**PROBLEM**. A single number is needed: how many lines of the data below contain "test".

Records excerpted from a collection:
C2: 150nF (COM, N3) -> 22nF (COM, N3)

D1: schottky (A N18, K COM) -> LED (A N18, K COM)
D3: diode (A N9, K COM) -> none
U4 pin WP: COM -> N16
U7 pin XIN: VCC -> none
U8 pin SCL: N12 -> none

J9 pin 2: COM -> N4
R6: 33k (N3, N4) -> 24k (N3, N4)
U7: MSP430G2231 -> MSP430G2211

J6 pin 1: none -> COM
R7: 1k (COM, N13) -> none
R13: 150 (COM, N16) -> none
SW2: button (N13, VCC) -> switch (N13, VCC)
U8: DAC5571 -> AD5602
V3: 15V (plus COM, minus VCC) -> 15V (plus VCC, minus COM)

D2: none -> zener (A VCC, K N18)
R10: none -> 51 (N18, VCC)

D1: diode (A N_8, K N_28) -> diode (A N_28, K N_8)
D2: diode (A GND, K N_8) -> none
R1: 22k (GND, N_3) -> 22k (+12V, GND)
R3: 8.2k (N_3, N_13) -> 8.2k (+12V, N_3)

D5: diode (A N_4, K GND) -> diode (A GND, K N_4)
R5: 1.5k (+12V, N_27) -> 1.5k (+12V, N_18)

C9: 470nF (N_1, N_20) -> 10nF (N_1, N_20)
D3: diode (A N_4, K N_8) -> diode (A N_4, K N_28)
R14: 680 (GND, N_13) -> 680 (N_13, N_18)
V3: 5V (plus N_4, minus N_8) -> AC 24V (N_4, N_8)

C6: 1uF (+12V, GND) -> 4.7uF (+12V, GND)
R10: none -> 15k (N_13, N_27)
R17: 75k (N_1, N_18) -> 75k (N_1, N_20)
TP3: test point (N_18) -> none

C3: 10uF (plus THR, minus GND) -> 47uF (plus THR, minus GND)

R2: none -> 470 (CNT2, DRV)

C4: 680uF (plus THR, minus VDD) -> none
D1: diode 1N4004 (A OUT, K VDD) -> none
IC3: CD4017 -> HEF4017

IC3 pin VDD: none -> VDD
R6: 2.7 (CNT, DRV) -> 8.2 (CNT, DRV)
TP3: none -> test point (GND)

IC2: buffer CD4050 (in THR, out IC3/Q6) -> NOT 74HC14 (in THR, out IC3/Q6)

**OUTPUT**. 2